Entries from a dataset
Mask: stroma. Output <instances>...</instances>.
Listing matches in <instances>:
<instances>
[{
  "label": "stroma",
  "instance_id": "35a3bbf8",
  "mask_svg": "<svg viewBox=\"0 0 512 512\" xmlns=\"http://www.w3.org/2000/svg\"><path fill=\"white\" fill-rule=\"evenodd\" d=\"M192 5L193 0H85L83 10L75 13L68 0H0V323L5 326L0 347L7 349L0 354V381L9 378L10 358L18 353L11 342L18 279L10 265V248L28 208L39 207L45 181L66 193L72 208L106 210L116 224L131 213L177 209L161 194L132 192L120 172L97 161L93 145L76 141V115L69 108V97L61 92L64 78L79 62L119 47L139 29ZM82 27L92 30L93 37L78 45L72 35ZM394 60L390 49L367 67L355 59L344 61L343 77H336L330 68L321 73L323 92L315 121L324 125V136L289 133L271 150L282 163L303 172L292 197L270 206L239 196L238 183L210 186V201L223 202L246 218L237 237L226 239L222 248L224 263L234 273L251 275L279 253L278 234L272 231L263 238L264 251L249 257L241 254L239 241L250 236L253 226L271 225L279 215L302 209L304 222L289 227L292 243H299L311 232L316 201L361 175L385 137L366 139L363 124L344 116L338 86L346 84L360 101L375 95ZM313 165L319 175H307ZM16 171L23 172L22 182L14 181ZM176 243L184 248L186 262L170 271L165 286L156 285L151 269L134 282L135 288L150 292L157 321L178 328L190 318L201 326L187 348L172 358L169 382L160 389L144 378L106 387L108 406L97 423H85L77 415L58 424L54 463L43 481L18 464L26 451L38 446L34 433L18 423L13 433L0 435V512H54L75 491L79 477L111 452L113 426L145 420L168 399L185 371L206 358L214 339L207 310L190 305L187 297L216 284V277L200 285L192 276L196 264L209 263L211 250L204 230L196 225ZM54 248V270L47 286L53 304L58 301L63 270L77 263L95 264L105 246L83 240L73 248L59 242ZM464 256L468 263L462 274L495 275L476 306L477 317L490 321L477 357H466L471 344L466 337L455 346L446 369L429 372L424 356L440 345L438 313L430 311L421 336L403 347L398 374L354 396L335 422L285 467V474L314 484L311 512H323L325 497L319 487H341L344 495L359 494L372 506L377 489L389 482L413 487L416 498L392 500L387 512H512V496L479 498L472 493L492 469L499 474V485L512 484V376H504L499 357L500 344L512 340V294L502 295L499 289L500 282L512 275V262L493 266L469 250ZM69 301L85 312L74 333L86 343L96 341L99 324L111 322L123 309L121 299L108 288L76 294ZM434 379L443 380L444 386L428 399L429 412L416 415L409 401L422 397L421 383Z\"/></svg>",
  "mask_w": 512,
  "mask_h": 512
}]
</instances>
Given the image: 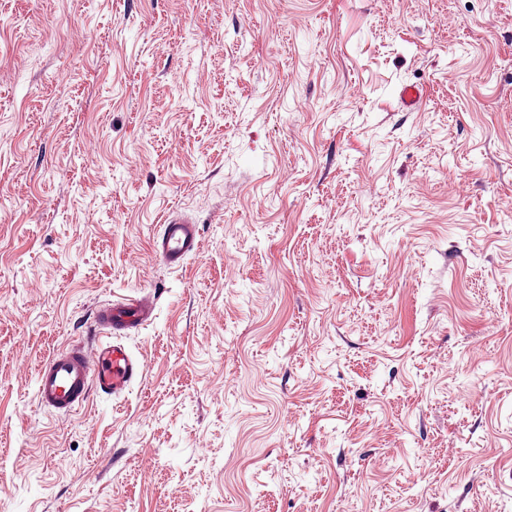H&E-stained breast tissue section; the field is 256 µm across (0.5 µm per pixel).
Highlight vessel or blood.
<instances>
[{
  "label": "vessel or blood",
  "mask_w": 512,
  "mask_h": 512,
  "mask_svg": "<svg viewBox=\"0 0 512 512\" xmlns=\"http://www.w3.org/2000/svg\"><path fill=\"white\" fill-rule=\"evenodd\" d=\"M197 222L176 214L165 216L155 245L156 258L169 268H180L198 253ZM157 296L152 292L118 303L97 306L87 336L53 353L36 371V396L45 409L72 415L93 394L123 395L144 376L143 363L125 346L130 331L150 322Z\"/></svg>",
  "instance_id": "vessel-or-blood-1"
}]
</instances>
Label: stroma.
I'll list each match as a JSON object with an SVG mask.
<instances>
[{"label": "stroma", "mask_w": 512, "mask_h": 512, "mask_svg": "<svg viewBox=\"0 0 512 512\" xmlns=\"http://www.w3.org/2000/svg\"><path fill=\"white\" fill-rule=\"evenodd\" d=\"M0 512H512V0H0ZM162 223V232L154 249L155 256L167 267L178 269L189 257L199 252L201 239L198 223L174 213L165 216ZM158 296L143 291L118 303L97 306L88 336L43 361L36 371V396L45 409L73 415L94 393L123 395L144 376L143 363L123 336L150 322Z\"/></svg>", "instance_id": "obj_1"}]
</instances>
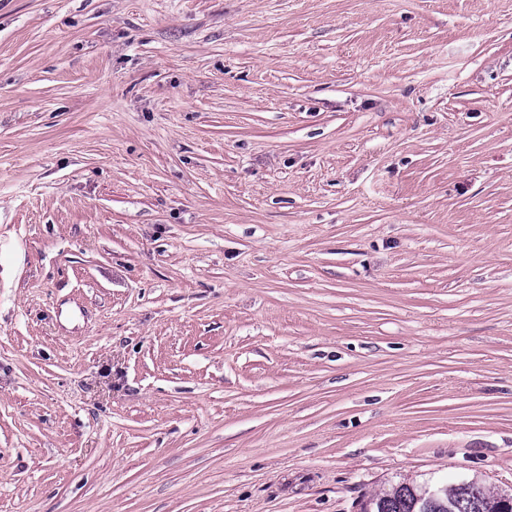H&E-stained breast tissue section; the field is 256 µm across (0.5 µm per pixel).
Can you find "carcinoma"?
Here are the masks:
<instances>
[{"mask_svg":"<svg viewBox=\"0 0 512 512\" xmlns=\"http://www.w3.org/2000/svg\"><path fill=\"white\" fill-rule=\"evenodd\" d=\"M434 492L440 497L432 498ZM507 492L493 493L482 481L430 476L402 480L361 502L362 512H498Z\"/></svg>","mask_w":512,"mask_h":512,"instance_id":"cac0c4a2","label":"carcinoma"}]
</instances>
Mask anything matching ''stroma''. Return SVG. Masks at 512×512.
Instances as JSON below:
<instances>
[{"instance_id": "stroma-1", "label": "stroma", "mask_w": 512, "mask_h": 512, "mask_svg": "<svg viewBox=\"0 0 512 512\" xmlns=\"http://www.w3.org/2000/svg\"><path fill=\"white\" fill-rule=\"evenodd\" d=\"M512 490V0H0V512Z\"/></svg>"}]
</instances>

» **Work to complete**: Report the number of lines containing the string "blood" and add nothing to it.

» **The solution**: 3